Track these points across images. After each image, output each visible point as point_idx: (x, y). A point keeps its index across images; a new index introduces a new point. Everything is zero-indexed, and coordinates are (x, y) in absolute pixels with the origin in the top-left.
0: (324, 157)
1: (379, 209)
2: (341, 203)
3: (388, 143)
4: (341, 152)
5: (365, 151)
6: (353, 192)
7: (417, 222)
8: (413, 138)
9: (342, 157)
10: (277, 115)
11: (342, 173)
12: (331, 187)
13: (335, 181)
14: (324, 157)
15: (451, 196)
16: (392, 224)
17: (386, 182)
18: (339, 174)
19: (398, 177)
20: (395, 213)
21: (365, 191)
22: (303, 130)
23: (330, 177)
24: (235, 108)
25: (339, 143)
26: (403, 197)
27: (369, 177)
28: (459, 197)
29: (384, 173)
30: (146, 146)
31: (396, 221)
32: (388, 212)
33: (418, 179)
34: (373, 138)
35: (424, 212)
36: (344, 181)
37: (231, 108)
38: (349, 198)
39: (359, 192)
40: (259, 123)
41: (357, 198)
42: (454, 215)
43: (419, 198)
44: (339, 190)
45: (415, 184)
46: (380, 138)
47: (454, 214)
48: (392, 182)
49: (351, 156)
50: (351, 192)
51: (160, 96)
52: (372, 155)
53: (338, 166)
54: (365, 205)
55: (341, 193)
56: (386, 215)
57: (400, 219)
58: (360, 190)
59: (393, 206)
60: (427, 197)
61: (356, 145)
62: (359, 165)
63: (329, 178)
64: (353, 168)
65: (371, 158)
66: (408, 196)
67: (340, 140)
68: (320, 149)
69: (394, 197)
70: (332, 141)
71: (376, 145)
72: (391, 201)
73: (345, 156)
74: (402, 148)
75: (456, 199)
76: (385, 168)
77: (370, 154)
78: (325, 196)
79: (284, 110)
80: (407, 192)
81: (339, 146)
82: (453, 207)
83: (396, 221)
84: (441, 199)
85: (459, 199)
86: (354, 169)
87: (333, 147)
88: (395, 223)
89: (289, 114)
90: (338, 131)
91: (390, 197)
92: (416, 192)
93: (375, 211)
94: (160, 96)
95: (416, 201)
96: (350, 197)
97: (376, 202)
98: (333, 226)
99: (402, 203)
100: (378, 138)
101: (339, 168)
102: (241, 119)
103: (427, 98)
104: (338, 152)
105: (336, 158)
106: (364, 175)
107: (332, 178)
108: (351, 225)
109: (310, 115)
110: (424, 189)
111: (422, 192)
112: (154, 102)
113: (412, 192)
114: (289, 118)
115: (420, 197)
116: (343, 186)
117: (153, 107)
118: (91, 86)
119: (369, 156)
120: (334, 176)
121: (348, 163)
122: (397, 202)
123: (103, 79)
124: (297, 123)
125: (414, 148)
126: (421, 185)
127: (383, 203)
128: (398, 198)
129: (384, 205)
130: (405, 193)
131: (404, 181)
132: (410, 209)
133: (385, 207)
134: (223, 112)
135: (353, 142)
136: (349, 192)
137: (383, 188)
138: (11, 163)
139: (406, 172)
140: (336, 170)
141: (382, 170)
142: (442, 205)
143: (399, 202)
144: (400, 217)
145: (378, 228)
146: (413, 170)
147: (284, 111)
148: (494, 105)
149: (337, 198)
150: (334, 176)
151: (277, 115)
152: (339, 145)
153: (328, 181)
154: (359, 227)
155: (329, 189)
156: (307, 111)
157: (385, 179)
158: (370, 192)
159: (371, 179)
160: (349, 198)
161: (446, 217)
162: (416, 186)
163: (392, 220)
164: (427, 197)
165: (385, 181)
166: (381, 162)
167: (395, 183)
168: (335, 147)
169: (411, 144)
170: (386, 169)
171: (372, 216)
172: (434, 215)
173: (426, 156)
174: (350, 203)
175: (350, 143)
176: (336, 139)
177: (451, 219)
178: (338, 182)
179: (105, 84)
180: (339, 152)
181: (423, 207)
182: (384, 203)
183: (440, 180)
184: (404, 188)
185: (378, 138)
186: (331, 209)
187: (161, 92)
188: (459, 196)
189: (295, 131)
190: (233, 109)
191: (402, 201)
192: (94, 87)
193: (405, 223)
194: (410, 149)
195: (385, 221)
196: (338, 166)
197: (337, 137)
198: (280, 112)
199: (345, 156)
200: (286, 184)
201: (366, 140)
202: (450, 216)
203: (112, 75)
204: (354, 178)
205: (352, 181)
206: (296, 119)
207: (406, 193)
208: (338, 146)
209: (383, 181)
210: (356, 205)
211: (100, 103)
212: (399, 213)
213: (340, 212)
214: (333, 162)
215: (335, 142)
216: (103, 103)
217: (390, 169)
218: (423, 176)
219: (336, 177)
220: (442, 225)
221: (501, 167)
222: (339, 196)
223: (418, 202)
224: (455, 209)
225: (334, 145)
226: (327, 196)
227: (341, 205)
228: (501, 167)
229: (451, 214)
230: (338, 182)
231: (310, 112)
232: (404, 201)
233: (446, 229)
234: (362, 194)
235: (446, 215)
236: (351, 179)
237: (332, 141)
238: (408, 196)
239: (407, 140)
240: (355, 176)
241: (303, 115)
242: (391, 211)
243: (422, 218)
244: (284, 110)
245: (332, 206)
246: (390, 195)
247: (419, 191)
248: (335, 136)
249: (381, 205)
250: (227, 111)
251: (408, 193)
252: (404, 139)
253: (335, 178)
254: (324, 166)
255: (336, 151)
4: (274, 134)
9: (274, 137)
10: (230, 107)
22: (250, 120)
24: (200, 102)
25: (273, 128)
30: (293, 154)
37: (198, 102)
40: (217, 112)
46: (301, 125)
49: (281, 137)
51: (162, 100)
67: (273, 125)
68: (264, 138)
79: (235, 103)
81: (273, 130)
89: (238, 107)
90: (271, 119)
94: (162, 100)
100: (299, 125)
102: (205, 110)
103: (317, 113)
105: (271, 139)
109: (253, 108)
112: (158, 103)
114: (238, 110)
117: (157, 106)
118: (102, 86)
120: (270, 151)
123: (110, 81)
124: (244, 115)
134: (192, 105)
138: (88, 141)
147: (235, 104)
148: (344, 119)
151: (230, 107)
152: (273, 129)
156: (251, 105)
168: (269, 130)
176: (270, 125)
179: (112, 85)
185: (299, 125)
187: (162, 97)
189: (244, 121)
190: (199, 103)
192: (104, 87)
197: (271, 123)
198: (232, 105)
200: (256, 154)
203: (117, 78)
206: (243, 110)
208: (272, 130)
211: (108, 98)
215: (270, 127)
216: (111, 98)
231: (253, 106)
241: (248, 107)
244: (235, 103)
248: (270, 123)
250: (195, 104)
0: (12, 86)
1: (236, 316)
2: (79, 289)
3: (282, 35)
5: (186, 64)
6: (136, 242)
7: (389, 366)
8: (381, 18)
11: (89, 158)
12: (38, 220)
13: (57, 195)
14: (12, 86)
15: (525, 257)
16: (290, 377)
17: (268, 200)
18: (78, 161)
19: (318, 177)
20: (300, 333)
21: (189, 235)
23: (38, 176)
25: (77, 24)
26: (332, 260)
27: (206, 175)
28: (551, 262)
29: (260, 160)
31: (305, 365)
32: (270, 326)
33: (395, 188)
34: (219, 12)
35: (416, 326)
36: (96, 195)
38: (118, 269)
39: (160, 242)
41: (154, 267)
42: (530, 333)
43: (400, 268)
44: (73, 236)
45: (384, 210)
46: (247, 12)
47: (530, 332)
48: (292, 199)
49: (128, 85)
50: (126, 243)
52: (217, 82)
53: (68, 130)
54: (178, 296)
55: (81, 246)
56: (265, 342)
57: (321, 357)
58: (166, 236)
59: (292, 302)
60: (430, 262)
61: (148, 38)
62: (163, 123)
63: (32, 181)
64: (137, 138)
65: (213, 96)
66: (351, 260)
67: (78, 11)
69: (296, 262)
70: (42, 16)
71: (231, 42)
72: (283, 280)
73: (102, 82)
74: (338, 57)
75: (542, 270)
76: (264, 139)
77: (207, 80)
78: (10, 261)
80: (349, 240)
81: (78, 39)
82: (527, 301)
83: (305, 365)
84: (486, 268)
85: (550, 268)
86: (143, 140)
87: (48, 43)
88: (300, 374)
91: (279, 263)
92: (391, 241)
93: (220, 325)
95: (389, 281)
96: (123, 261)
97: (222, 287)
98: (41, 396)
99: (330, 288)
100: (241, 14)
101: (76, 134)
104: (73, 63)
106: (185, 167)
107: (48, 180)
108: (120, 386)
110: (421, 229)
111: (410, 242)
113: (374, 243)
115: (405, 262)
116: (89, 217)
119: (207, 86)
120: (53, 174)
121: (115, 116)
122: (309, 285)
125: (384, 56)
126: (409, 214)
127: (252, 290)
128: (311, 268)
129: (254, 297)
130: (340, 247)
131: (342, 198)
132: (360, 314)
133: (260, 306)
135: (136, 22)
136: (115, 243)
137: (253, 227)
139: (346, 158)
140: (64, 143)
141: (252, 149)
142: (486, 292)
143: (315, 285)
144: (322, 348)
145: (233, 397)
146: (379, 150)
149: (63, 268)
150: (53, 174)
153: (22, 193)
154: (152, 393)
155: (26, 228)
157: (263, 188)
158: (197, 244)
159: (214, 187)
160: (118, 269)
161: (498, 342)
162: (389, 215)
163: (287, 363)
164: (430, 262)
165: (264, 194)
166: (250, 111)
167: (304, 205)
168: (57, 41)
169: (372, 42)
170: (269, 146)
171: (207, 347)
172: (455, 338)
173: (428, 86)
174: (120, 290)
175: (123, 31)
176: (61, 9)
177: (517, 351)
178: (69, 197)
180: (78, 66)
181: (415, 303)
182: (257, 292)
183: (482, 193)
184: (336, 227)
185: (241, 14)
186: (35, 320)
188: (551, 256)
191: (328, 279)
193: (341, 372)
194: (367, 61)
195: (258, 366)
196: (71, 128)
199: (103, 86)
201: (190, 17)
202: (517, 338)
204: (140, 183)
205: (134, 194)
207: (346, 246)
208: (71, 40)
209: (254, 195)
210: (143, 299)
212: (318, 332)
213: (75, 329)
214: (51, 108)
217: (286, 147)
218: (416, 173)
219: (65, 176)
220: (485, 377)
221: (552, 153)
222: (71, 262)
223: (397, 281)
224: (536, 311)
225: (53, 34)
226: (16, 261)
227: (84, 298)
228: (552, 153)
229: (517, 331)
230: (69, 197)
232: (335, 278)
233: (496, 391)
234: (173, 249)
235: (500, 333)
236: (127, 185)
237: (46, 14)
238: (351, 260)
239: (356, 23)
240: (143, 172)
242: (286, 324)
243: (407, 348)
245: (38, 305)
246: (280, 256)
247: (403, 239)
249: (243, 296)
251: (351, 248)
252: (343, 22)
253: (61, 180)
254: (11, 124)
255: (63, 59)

» **Exercise**: Can you retype the records above, from their first line through the line that contains "79: (284, 110)", with both of those lines included?

» **Response below**:
Track these points across images. After each image, output each visible point as point_idx: (x, y). A point keeps its index across images; a new index introduces a new point. Everything is zero-indexed, and coordinates are (x, y) in absolute pixels with the origin in the top-left.
0: (324, 157)
1: (379, 209)
2: (341, 203)
3: (388, 143)
4: (341, 152)
5: (365, 151)
6: (353, 192)
7: (417, 222)
8: (413, 138)
9: (342, 157)
10: (277, 115)
11: (342, 173)
12: (331, 187)
13: (335, 181)
14: (324, 157)
15: (451, 196)
16: (392, 224)
17: (386, 182)
18: (339, 174)
19: (398, 177)
20: (395, 213)
21: (365, 191)
22: (303, 130)
23: (330, 177)
24: (235, 108)
25: (339, 143)
26: (403, 197)
27: (369, 177)
28: (459, 197)
29: (384, 173)
30: (146, 146)
31: (396, 221)
32: (388, 212)
33: (418, 179)
34: (373, 138)
35: (424, 212)
36: (344, 181)
37: (231, 108)
38: (349, 198)
39: (359, 192)
40: (259, 123)
41: (357, 198)
42: (454, 215)
43: (419, 198)
44: (339, 190)
45: (415, 184)
46: (380, 138)
47: (454, 214)
48: (392, 182)
49: (351, 156)
50: (351, 192)
51: (160, 96)
52: (372, 155)
53: (338, 166)
54: (365, 205)
55: (341, 193)
56: (386, 215)
57: (400, 219)
58: (360, 190)
59: (393, 206)
60: (427, 197)
61: (356, 145)
62: (359, 165)
63: (329, 178)
64: (353, 168)
65: (371, 158)
66: (408, 196)
67: (340, 140)
68: (320, 149)
69: (394, 197)
70: (332, 141)
71: (376, 145)
72: (391, 201)
73: (345, 156)
74: (402, 148)
75: (456, 199)
76: (385, 168)
77: (370, 154)
78: (325, 196)
79: (284, 110)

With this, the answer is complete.